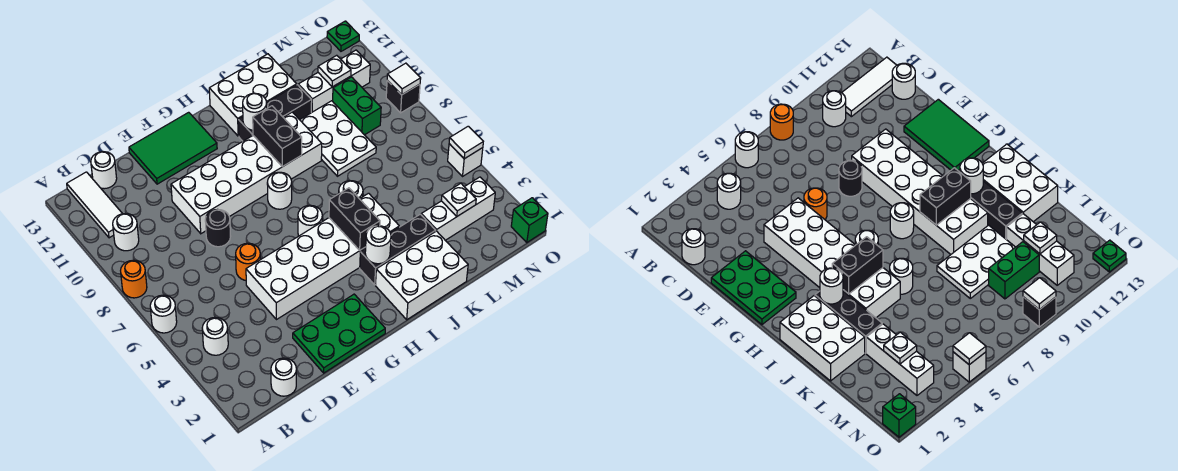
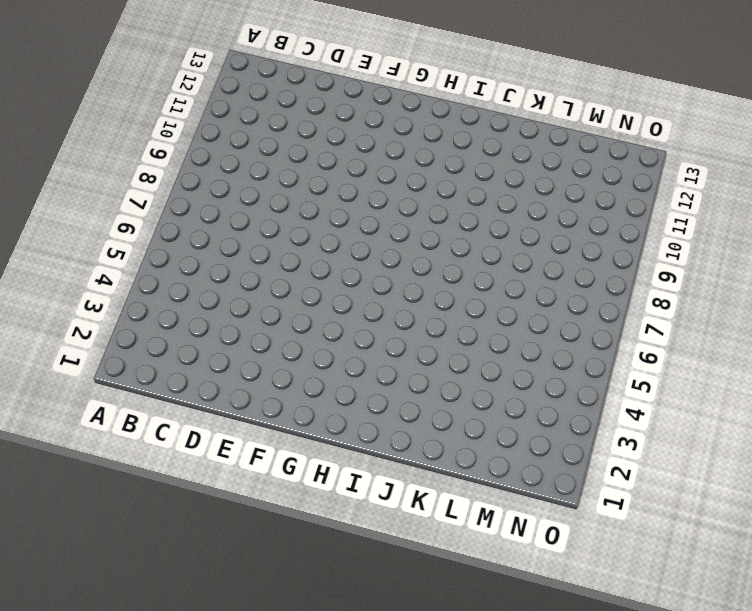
none -> white round brick A6 level 1
none -> orange round brick A8 level 1
none -> white round brick B4 level 1
none -> white round brick B10 level 1

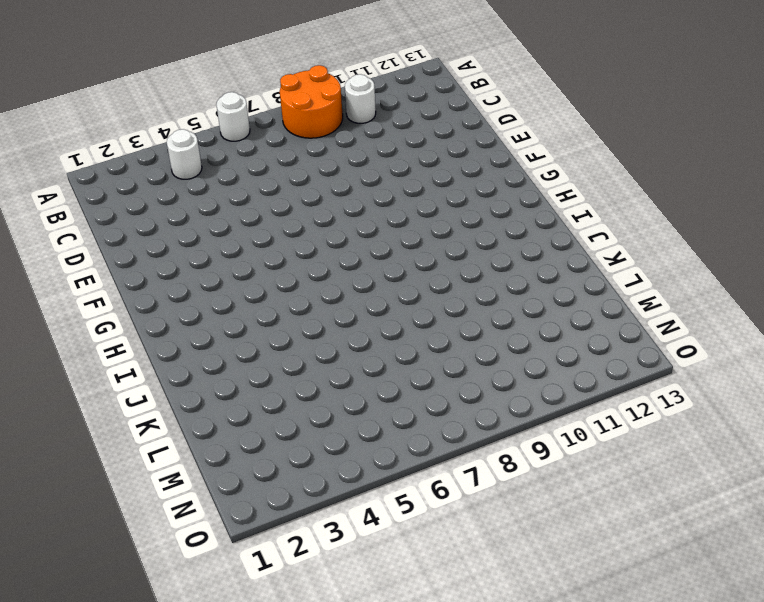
orange round brick A8:B9 level 1 -> orange round brick A8 level 1
none -> white tile B11:B13 level 1
none -> white round brick C1 level 1
none -> white round brick C13 level 1
none -> green plate E1:G2 level 1

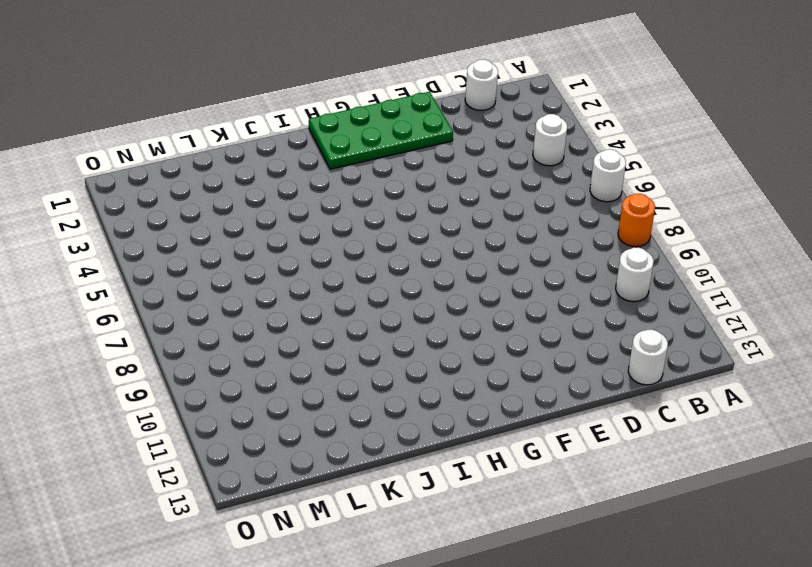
green plate E1:H2 level 1 -> green plate E1:G2 level 1
none -> white tile B11:B13 level 1
none -> white brick E4:J5 level 1
none -> orange round brick E6 level 1
none -> black round brick E8 level 1

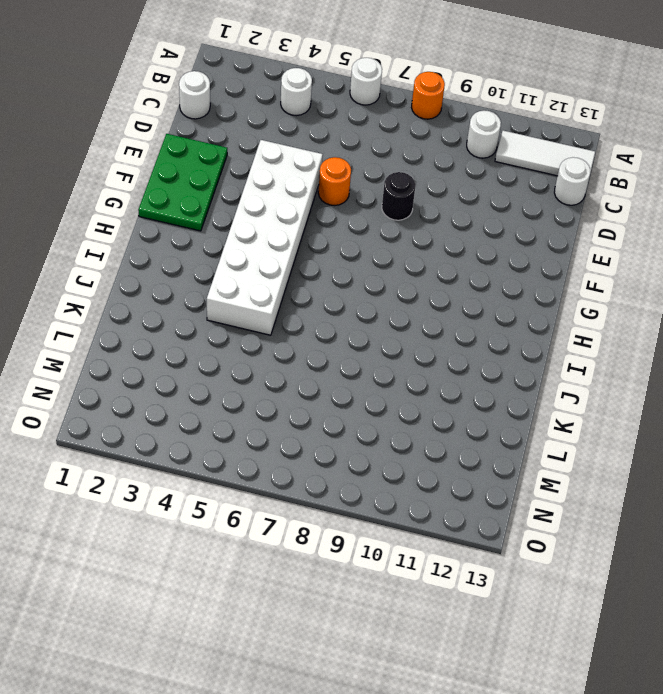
none -> white brick E9:J10 level 1
none -> green tile E12:G13 level 1
none -> white round brick H6 level 1
none -> white round brick H8 level 1

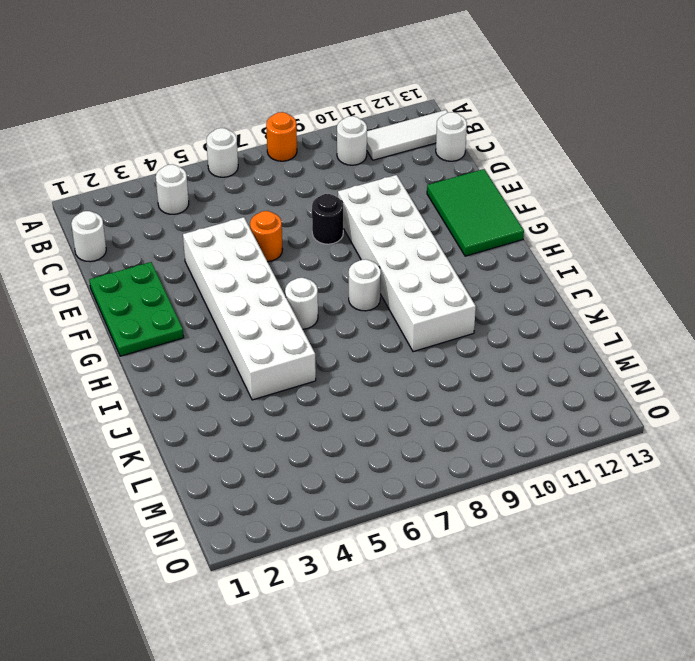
none -> white brick I1:K2 level 1
none -> black brick I3:K3 level 1
none -> black brick I11:K11 level 1
none -> white brick I12:K13 level 1

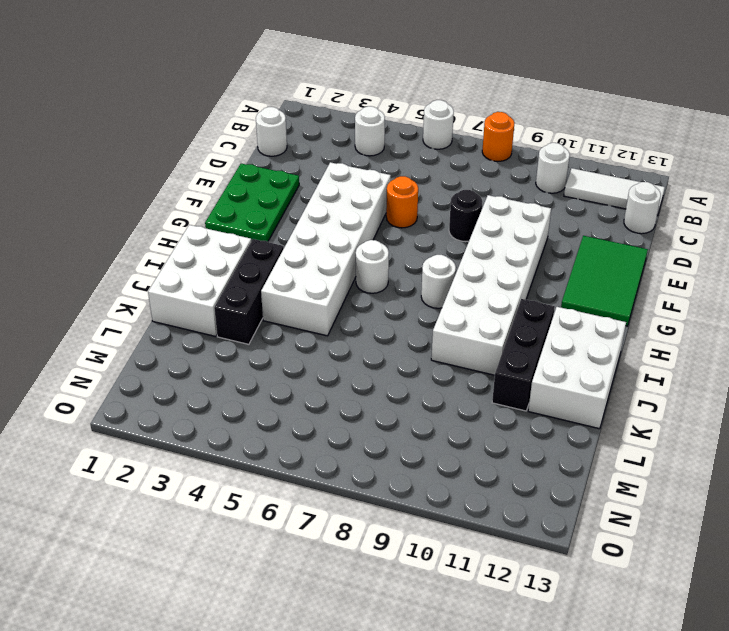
none -> white round brick J6 level 1
none -> white plate K8:L10 level 1
none -> white brick L3:N3 level 1
none -> white brick L11:N11 level 1

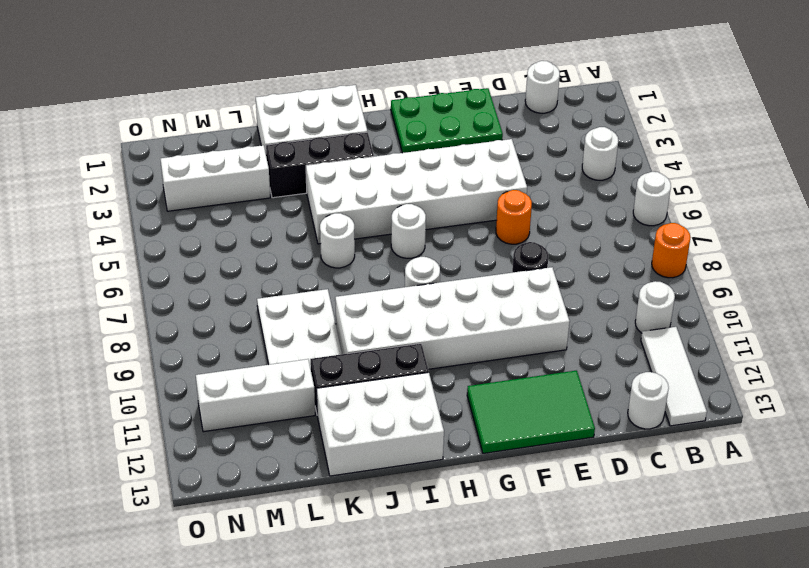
none -> green brick M9:M10 level 1
none -> green brick O1 level 1
none -> white brick O5 level 1
none -> black brick O9 level 1

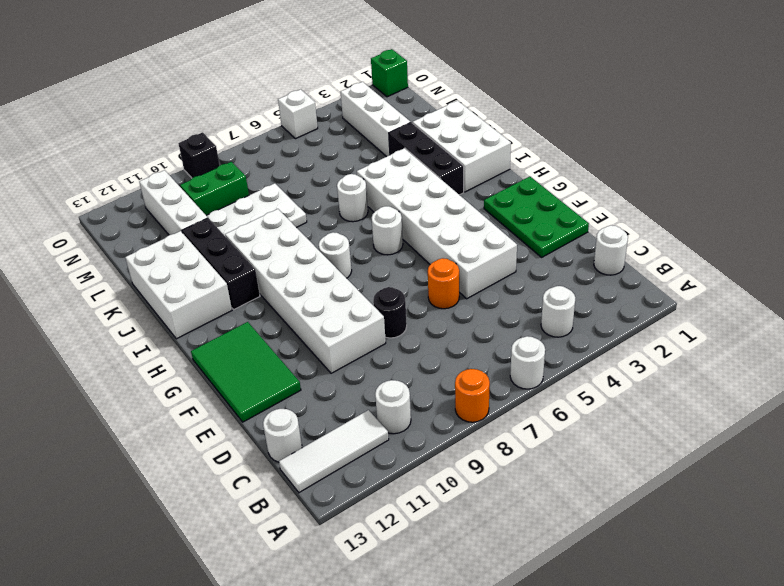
none -> green plate O13 level 1
none -> white round brick I3 level 2
none -> black brick I4:I5 level 2
none -> black brick I9:I10 level 2

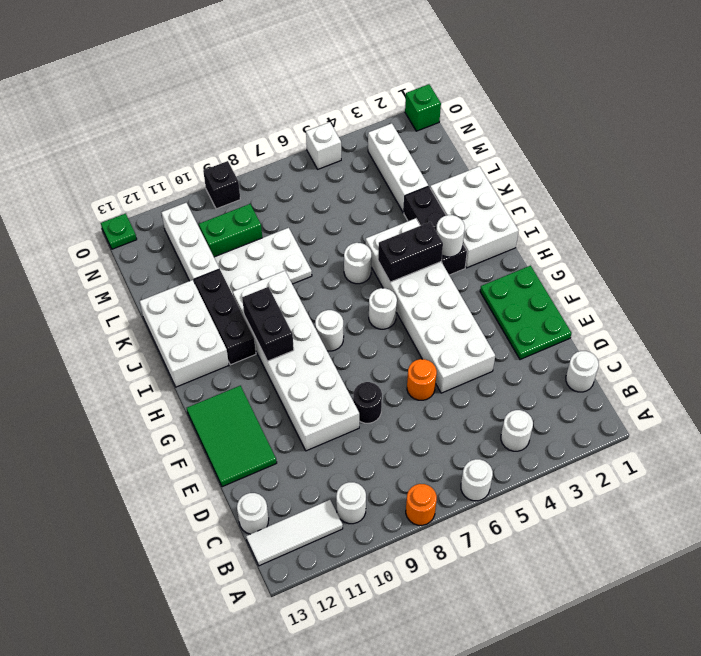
black brick H10:I10 level 2 -> black brick I9:I10 level 2
none -> white round brick I11 level 2
none -> white plate M3 level 2
none -> white plate M11 level 2
none -> white tile O5 level 2

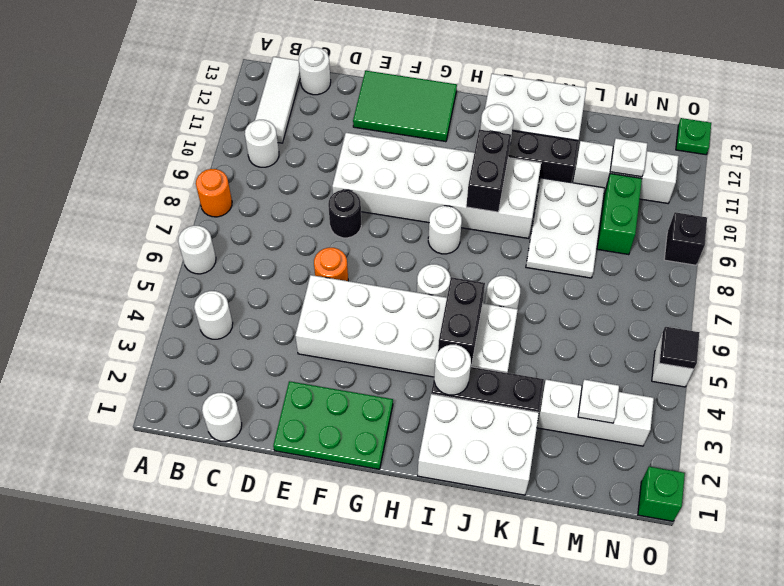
black tile O5 level 2 -> white tile O5 level 2
none -> white tile O9 level 2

###

Aim of the exercise — Copy the final portion of the records: every line from the one containing "none -> white round brick I11 level 2" through the last, word for word, without pictures.

Exercise response —
none -> white round brick I11 level 2
none -> white plate M3 level 2
none -> white plate M11 level 2
none -> white tile O5 level 2

black tile O5 level 2 -> white tile O5 level 2
none -> white tile O9 level 2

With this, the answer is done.